* begin Data entries *

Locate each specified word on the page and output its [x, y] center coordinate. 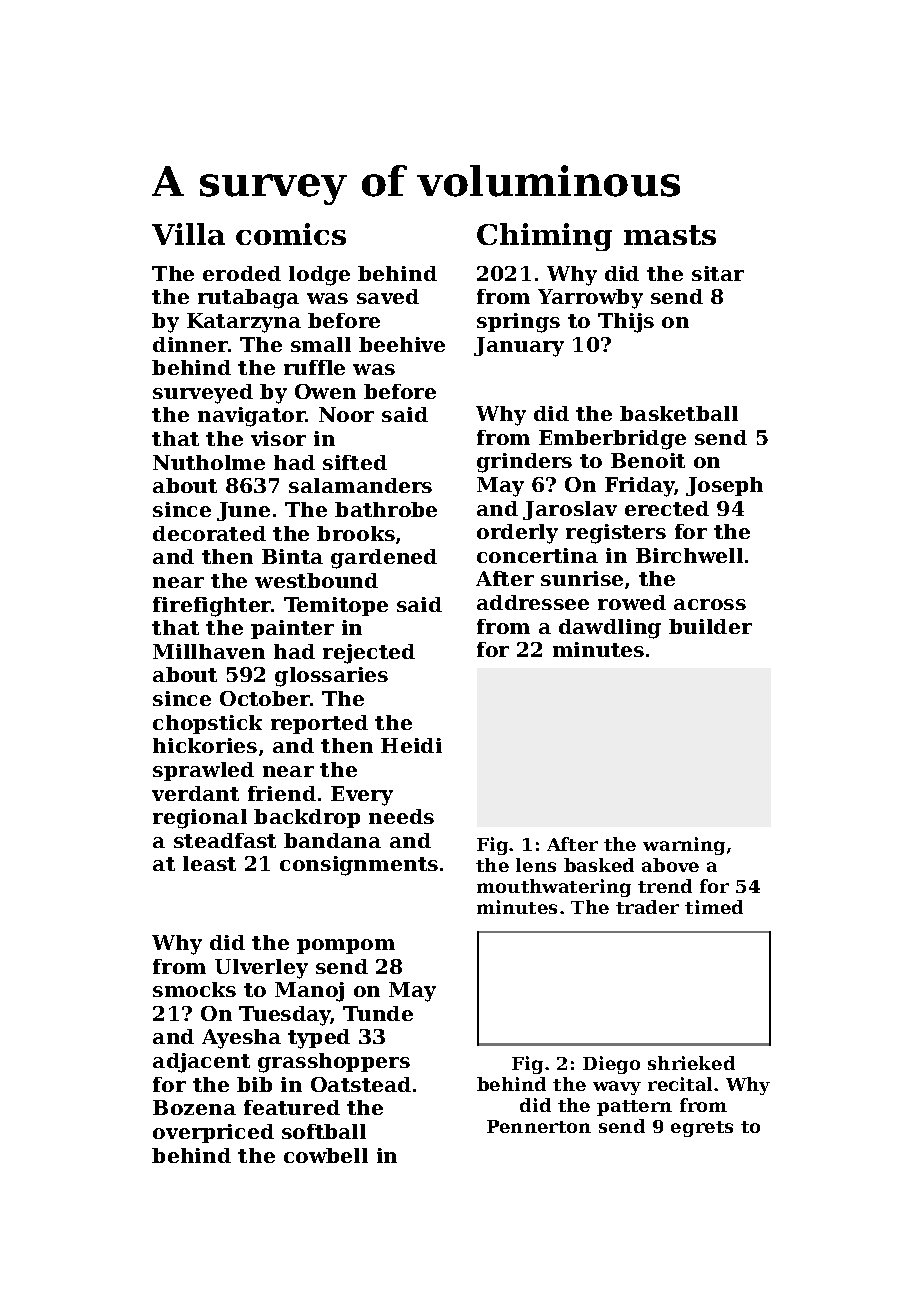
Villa [188, 234]
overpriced [213, 1133]
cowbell [326, 1155]
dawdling [610, 629]
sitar [718, 273]
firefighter [212, 607]
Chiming [544, 237]
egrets [702, 1129]
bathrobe [386, 509]
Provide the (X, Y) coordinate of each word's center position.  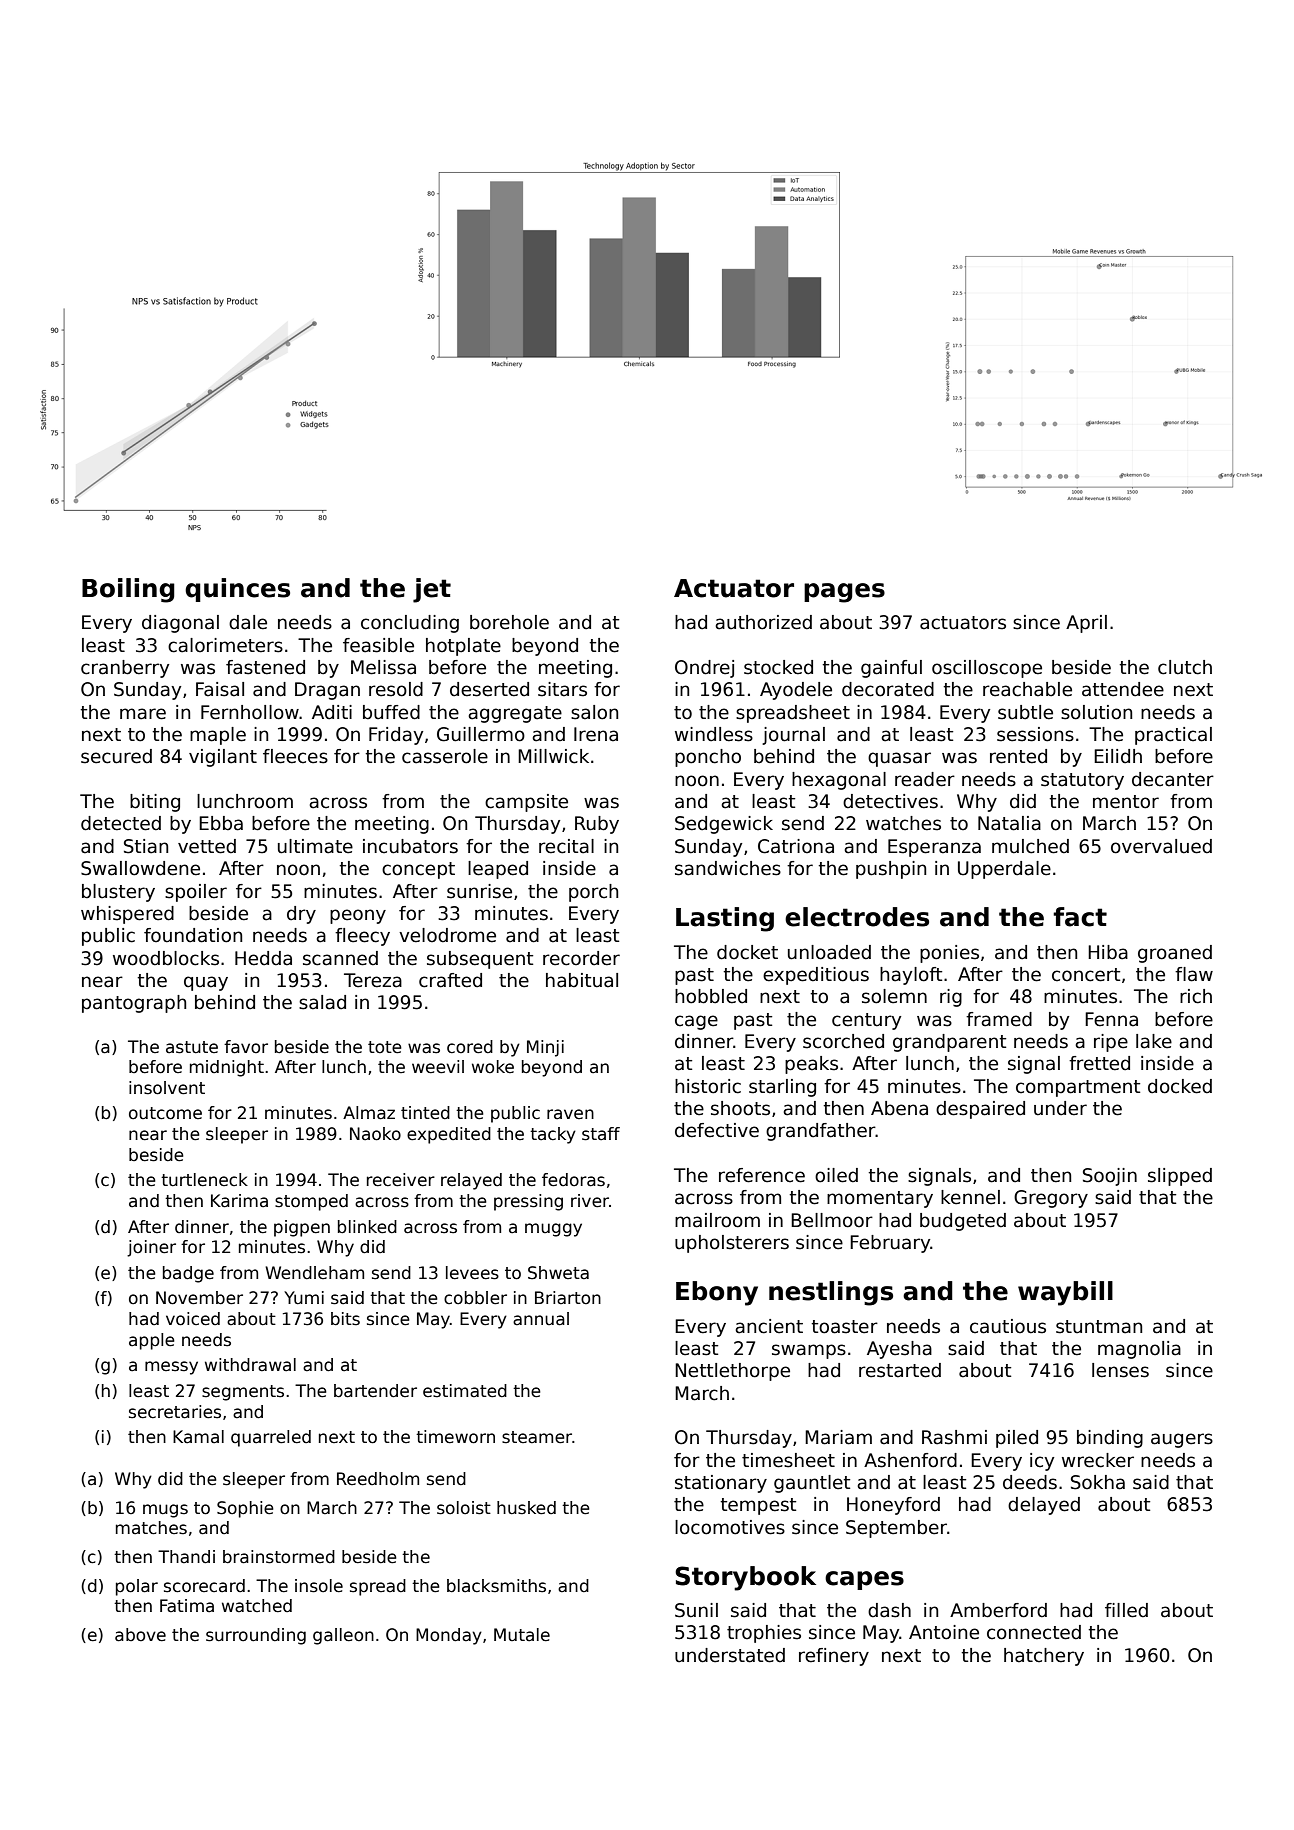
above (140, 1635)
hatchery (1044, 1657)
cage (696, 1022)
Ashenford (910, 1460)
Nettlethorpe (732, 1372)
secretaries (175, 1412)
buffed (391, 712)
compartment (1078, 1088)
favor (246, 1047)
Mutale (522, 1635)
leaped (498, 870)
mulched (1030, 846)
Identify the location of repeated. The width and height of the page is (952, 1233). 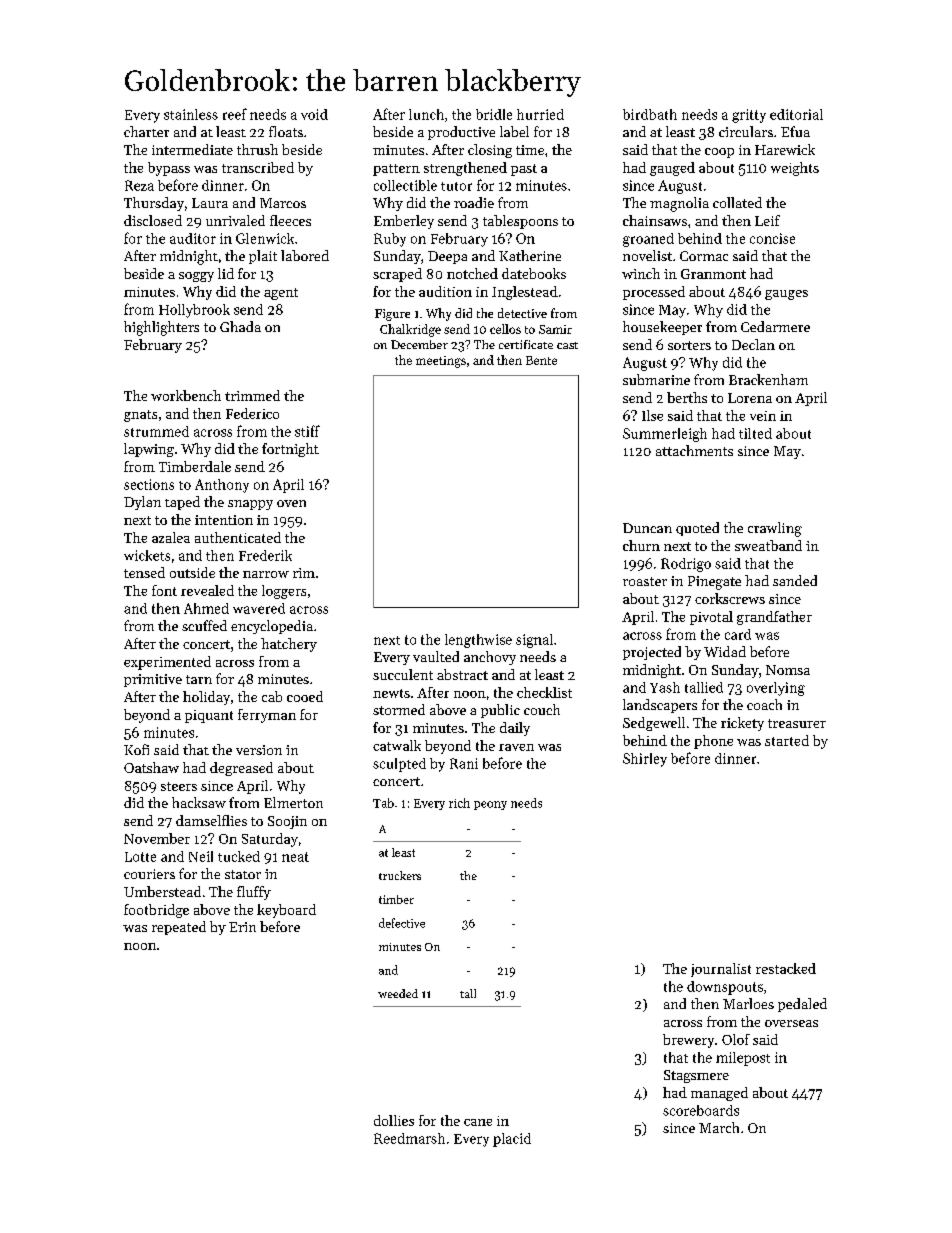
(179, 928).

* end Data entries *

Exercise details
Rewrite the whole listing above, requests included. Scale every answer coordinate by 1.5 and round to whole numbers, with halves rounding up. Keep any numbers inside the requests unchanged, and omit the pictures.

Full solution
Locate each specified word on the page and output its [x, y] center coordinate. 
Villa [282, 351]
overpriced [320, 1700]
cowbell [489, 1733]
dawdling [915, 944]
sitar [1077, 410]
firefighter [318, 911]
Chiming [816, 356]
egrets [1053, 1694]
bathrobe [579, 764]
Provide the (X, Y) coordinate of each word's center position.  
above (210, 2453)
hatchery (1566, 2486)
cage (1044, 1533)
Ashenford (1365, 2190)
Nettlethorpe (1098, 2058)
secretaries (263, 2118)
buffed (587, 1068)
compartment (1617, 1632)
favor (369, 1571)
Mutale (783, 2453)
leaped (747, 1305)
mulched (1545, 1269)
Identify the location of repeated. The width and height of the page is (952, 1233). 
(269, 1392).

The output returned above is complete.